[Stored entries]

# # # # #

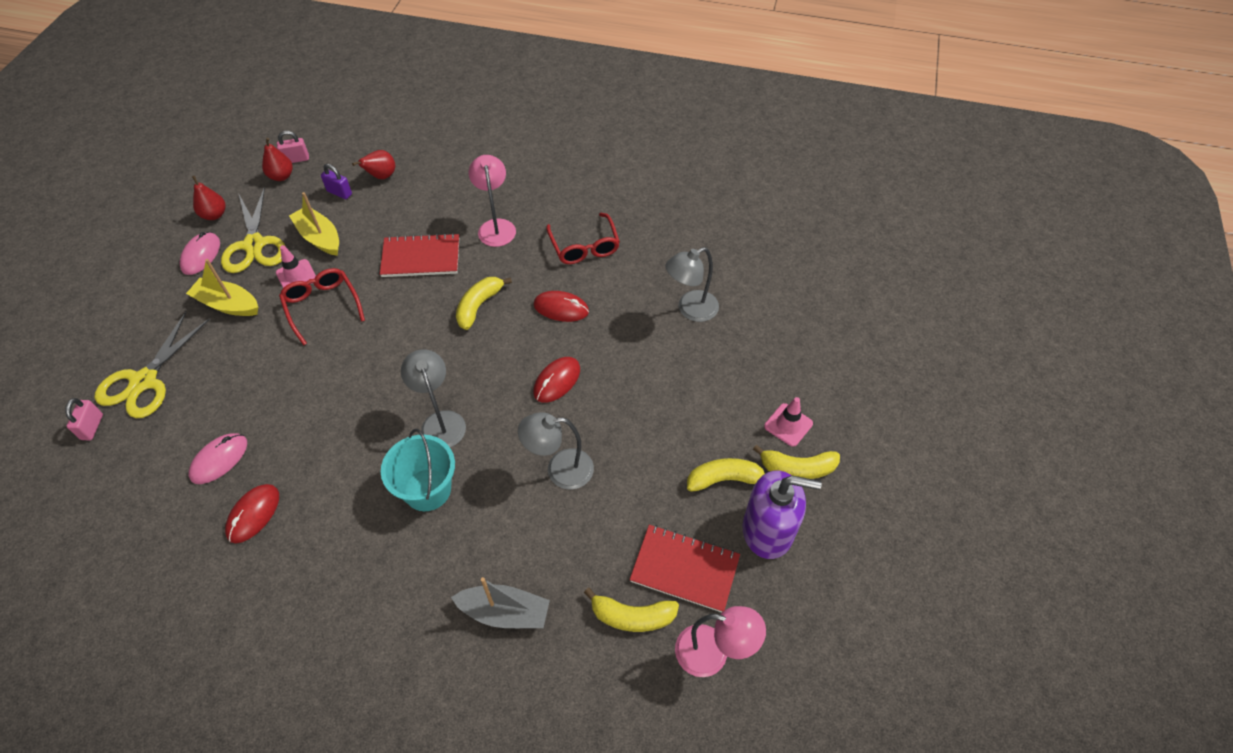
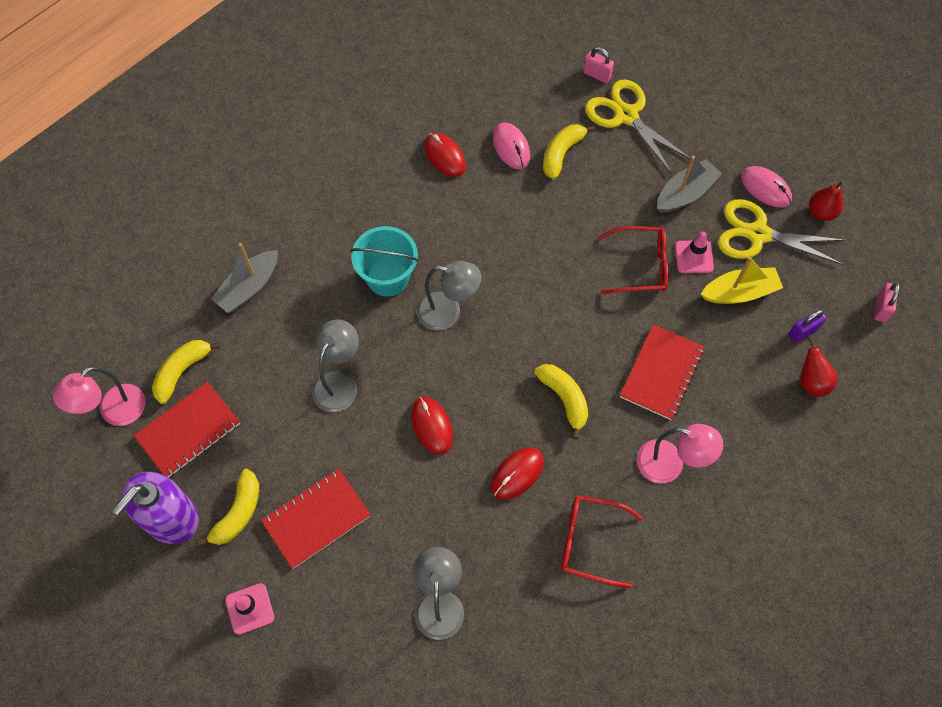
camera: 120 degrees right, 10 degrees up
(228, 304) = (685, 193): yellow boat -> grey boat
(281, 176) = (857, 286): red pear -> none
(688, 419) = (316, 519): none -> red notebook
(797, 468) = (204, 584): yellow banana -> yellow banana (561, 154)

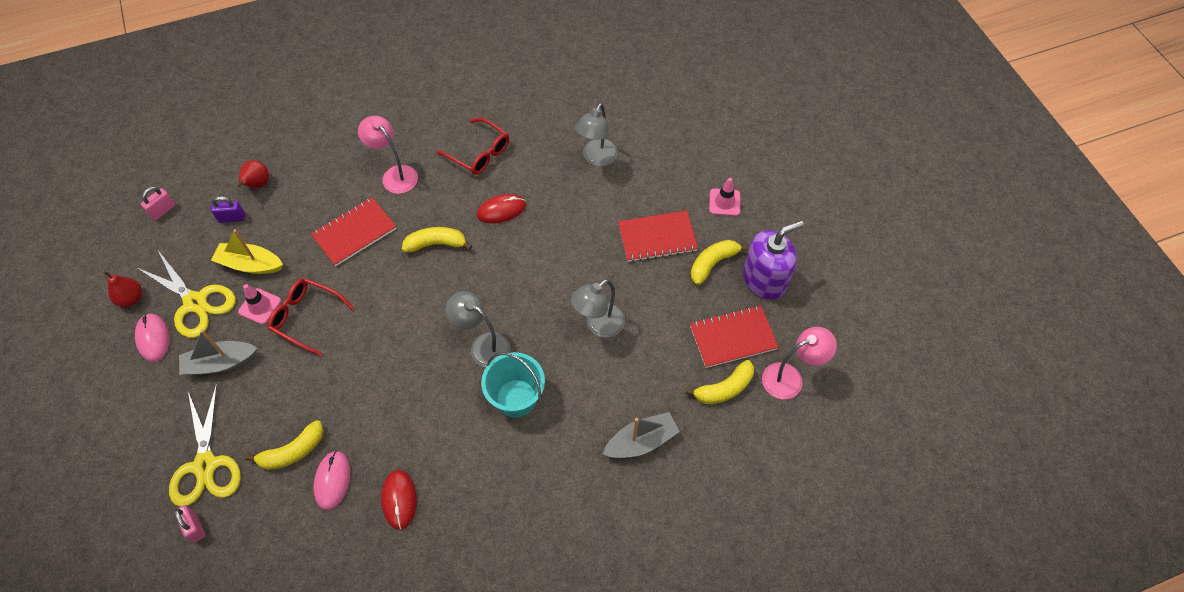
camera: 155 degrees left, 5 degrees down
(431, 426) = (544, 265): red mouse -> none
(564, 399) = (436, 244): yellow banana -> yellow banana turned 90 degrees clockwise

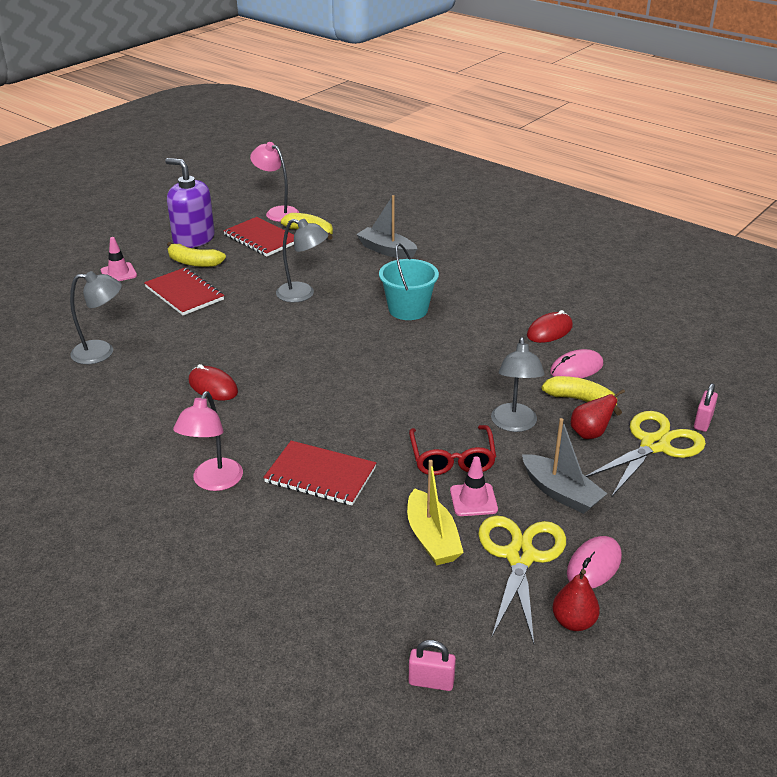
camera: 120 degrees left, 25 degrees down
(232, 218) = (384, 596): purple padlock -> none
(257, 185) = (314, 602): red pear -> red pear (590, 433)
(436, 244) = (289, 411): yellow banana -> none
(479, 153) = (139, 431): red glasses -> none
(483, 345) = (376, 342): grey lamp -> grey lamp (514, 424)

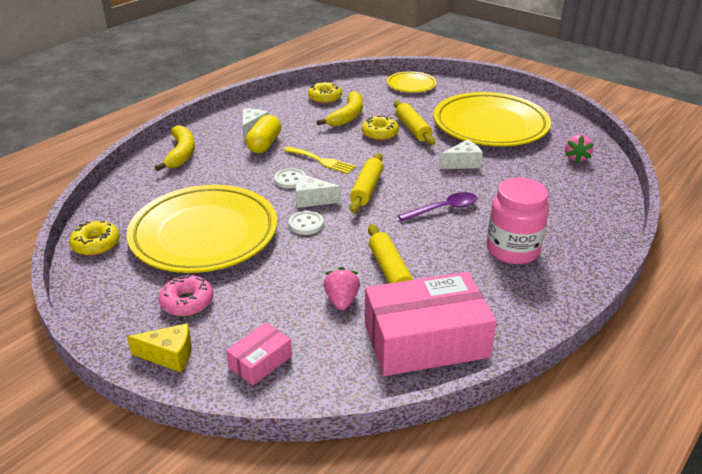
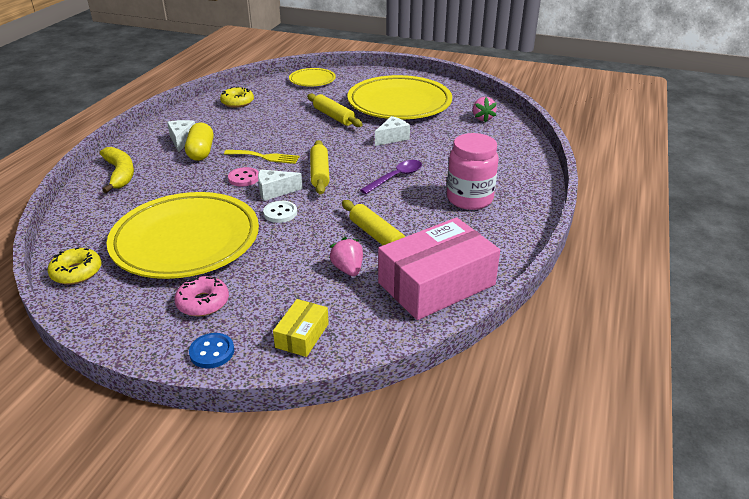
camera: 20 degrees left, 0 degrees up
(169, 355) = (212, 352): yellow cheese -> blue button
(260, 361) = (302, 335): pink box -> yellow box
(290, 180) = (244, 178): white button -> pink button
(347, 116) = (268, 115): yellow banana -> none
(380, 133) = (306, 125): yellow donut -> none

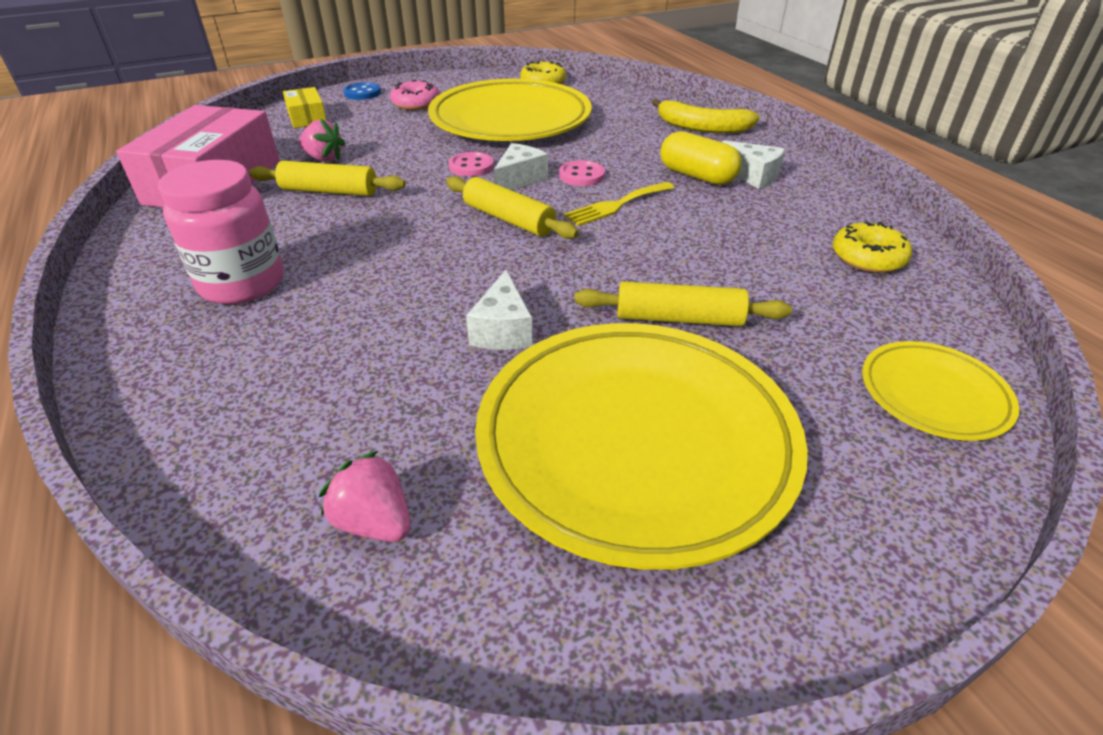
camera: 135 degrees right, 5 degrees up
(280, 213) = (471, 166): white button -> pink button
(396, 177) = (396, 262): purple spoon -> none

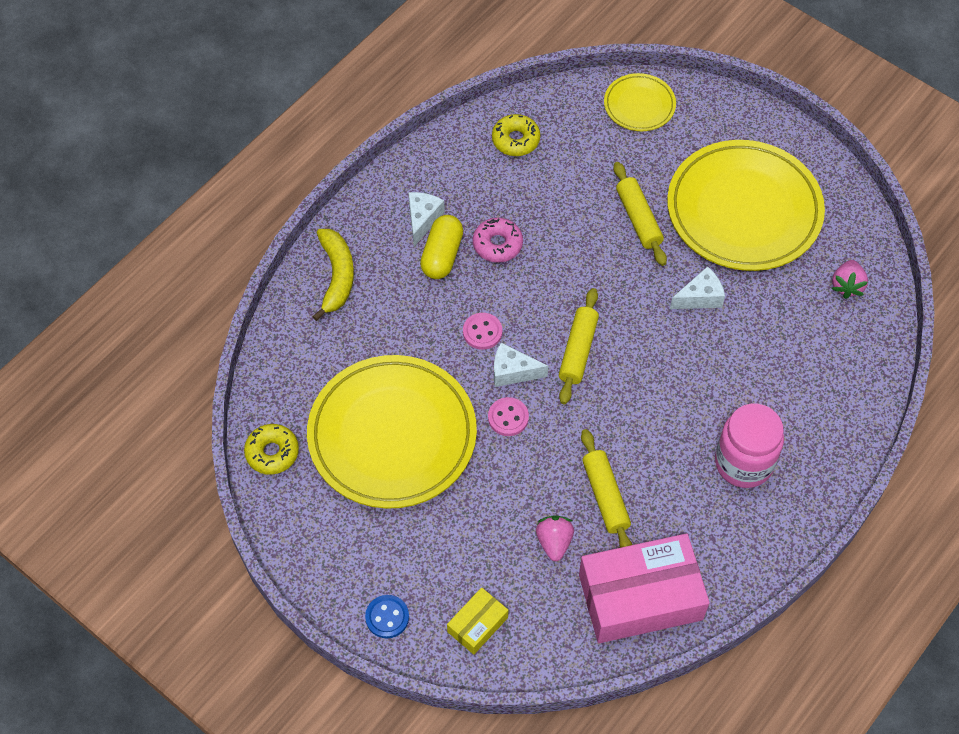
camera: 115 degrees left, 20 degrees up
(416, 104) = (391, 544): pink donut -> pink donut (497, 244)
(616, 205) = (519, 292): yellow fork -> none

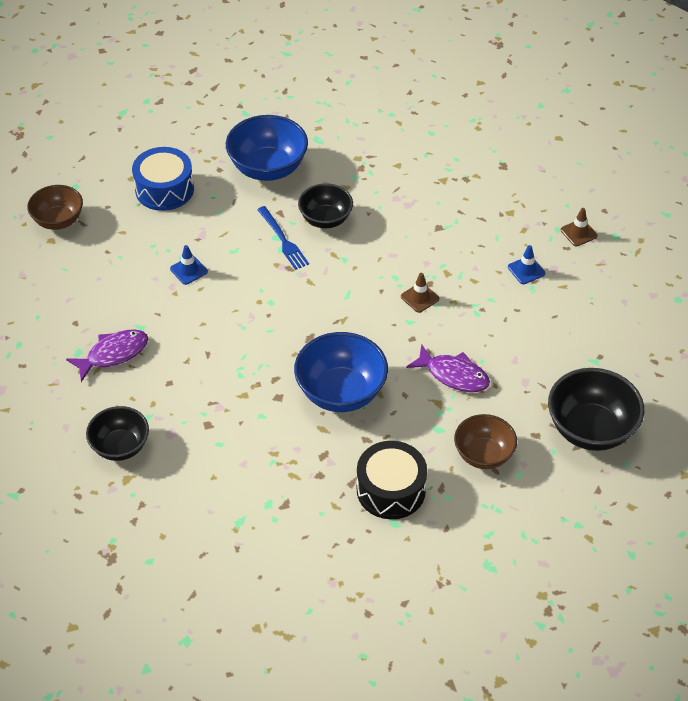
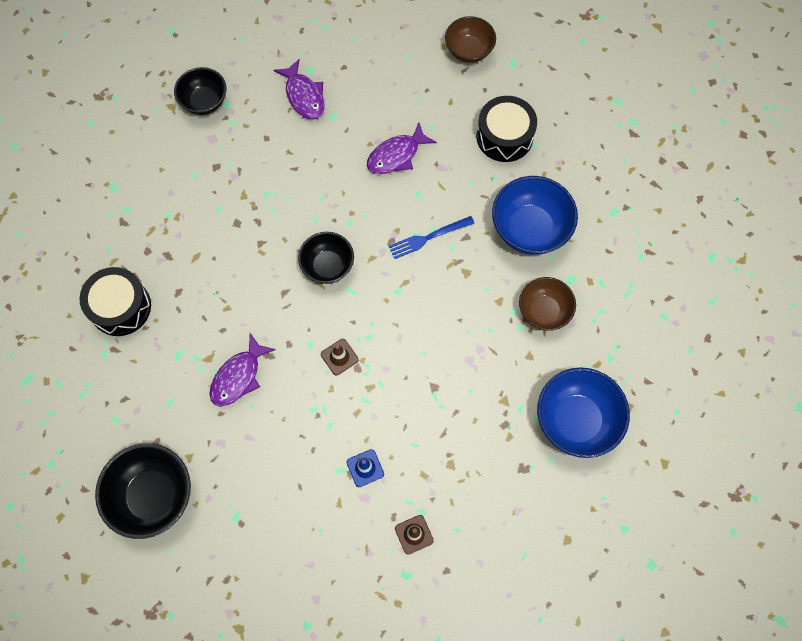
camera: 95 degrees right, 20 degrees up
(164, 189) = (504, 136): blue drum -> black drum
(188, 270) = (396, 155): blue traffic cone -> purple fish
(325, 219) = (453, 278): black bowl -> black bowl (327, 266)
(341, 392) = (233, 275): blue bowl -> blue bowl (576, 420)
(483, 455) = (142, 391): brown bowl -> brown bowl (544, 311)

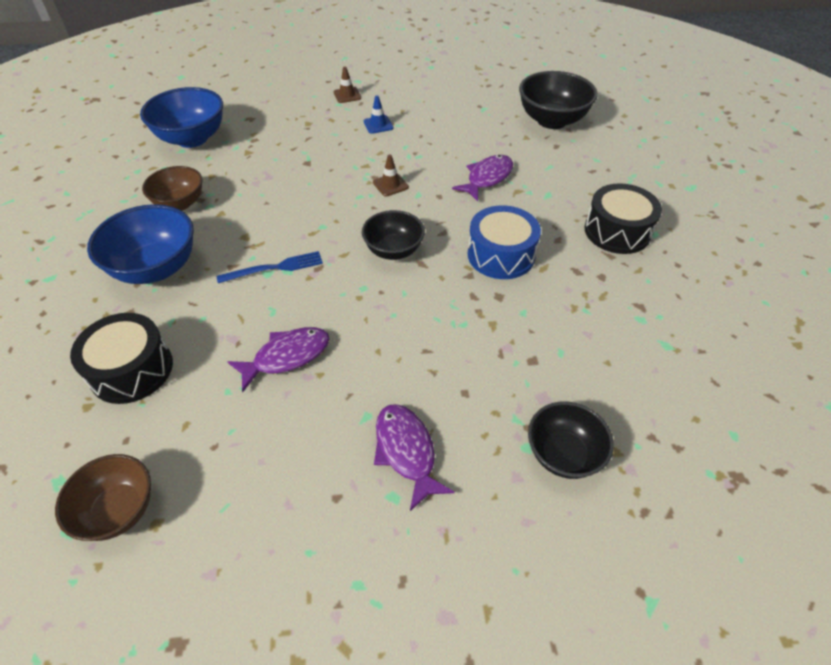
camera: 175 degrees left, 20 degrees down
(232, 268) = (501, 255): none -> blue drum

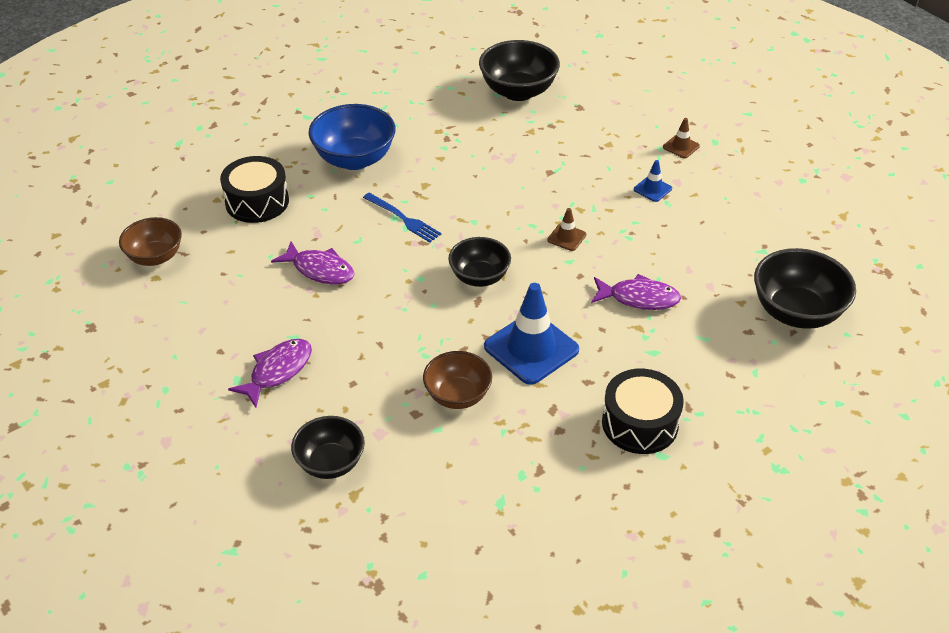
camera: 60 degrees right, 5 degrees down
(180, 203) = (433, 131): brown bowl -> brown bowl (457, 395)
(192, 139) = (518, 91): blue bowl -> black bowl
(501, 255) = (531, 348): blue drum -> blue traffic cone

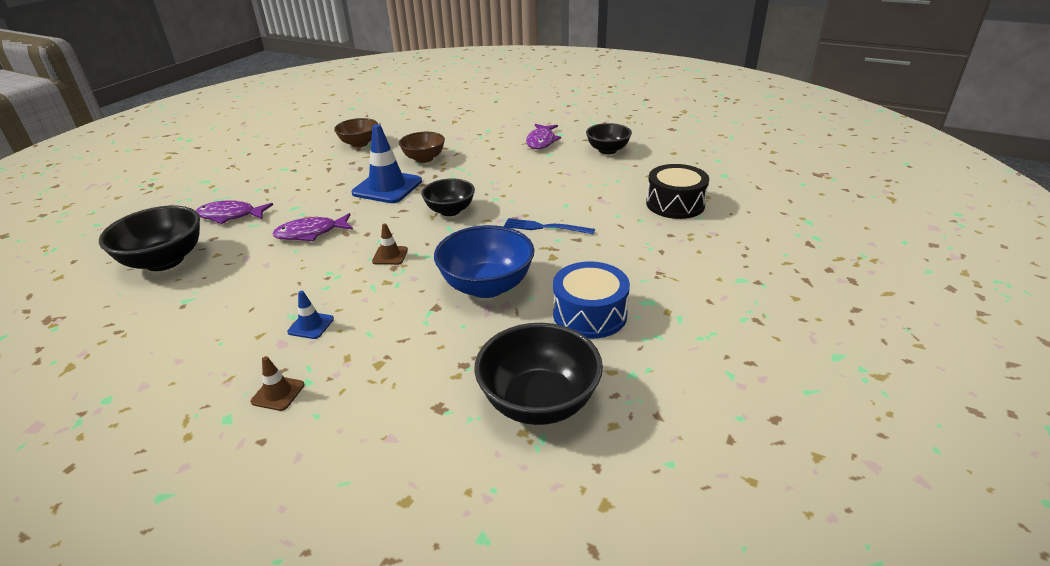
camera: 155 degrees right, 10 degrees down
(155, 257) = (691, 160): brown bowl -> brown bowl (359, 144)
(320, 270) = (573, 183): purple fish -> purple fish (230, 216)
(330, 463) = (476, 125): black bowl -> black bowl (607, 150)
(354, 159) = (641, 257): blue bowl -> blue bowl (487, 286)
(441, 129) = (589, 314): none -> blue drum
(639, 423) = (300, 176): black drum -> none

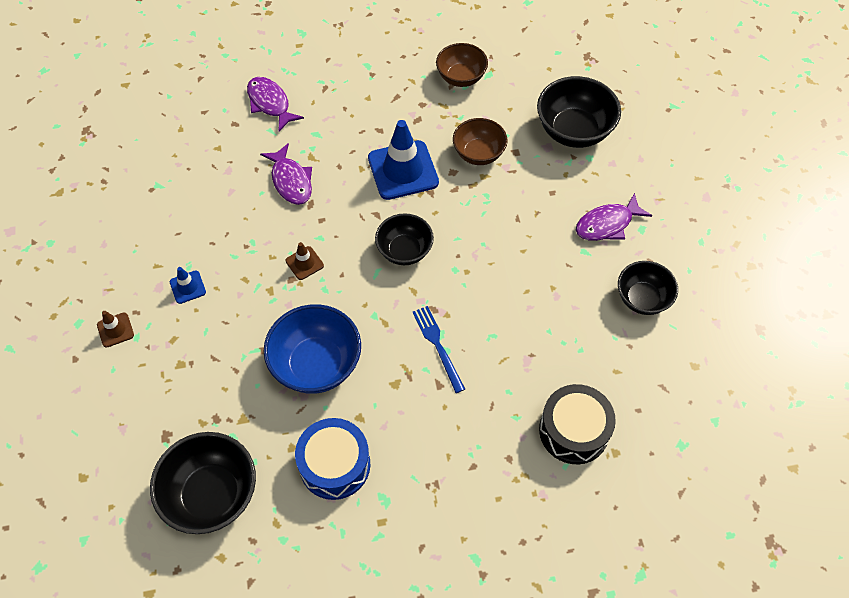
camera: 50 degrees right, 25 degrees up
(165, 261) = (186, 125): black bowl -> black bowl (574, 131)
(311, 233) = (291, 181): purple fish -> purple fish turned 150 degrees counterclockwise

# # # # #

(JOB):
Write out exactly the lines from the one containing "(354, 159) = (641, 257): blue" through the end of the entries, both included. Pictures are not copied.

(EXERCISE SOLUTION):
(354, 159) = (641, 257): blue bowl -> blue bowl (487, 286)
(441, 129) = (589, 314): none -> blue drum
(639, 423) = (300, 176): black drum -> none

camera: 50 degrees right, 25 degrees up
(165, 261) = (186, 125): black bowl -> black bowl (574, 131)
(311, 233) = (291, 181): purple fish -> purple fish turned 150 degrees counterclockwise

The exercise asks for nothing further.